▶

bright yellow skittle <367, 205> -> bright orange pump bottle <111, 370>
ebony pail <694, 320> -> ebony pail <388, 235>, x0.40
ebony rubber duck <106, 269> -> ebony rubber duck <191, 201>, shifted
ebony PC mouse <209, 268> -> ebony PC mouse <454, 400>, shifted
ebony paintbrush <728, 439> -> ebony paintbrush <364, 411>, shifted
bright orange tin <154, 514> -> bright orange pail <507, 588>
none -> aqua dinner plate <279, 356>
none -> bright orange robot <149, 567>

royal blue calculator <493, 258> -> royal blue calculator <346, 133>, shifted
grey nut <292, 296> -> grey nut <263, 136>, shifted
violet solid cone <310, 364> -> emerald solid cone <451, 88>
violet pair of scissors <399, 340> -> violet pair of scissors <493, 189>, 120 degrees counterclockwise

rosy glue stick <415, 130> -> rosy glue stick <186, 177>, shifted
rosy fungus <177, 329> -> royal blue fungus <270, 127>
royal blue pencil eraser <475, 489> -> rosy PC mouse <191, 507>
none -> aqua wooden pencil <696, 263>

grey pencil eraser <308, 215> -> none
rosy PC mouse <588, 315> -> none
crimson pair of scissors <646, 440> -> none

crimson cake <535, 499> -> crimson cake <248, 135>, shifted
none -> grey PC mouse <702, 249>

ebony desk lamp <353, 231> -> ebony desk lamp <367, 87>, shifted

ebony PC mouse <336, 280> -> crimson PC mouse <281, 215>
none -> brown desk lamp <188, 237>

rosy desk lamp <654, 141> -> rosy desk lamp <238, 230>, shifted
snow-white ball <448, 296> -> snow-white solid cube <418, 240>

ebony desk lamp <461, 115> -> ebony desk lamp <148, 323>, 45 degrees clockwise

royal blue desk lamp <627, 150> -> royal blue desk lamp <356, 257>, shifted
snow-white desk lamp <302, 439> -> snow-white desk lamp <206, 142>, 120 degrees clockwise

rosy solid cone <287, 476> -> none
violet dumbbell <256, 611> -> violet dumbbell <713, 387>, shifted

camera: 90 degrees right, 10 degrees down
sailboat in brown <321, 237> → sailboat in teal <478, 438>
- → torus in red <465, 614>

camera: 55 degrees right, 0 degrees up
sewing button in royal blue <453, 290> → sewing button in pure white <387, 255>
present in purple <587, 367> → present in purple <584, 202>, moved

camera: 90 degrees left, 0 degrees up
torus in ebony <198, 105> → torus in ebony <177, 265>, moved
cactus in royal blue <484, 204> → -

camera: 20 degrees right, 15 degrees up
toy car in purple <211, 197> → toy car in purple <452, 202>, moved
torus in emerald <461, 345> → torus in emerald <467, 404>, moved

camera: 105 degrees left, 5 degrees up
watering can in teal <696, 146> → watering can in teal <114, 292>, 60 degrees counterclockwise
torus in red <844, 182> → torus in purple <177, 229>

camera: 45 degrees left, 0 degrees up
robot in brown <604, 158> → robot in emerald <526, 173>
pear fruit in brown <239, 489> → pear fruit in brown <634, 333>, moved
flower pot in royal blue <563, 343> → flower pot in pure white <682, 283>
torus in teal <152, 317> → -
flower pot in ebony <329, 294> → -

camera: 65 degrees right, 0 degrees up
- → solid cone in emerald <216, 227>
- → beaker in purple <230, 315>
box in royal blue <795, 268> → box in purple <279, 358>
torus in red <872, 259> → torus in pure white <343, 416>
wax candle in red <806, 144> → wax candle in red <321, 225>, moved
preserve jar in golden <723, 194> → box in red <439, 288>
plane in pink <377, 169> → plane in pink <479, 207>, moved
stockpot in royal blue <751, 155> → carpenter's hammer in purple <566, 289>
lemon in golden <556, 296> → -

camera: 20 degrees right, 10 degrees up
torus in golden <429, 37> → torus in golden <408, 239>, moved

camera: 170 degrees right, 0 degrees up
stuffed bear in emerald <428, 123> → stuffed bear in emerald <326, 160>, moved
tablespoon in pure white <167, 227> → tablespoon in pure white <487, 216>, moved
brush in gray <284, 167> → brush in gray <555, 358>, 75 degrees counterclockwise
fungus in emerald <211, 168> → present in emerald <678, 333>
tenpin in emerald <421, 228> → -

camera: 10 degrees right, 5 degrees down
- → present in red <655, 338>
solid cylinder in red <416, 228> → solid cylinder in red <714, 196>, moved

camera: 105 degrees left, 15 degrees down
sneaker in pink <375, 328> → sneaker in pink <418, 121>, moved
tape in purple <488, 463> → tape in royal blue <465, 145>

◀

▸ **Work required**:
From the records above, reproduce exactly the lines from the one with "bright orange tin" to the one with "none -> aqua dinner plate <279, 356>", both included, and no others.

▸ **Reply**:
bright orange tin <154, 514> -> bright orange pail <507, 588>
none -> aqua dinner plate <279, 356>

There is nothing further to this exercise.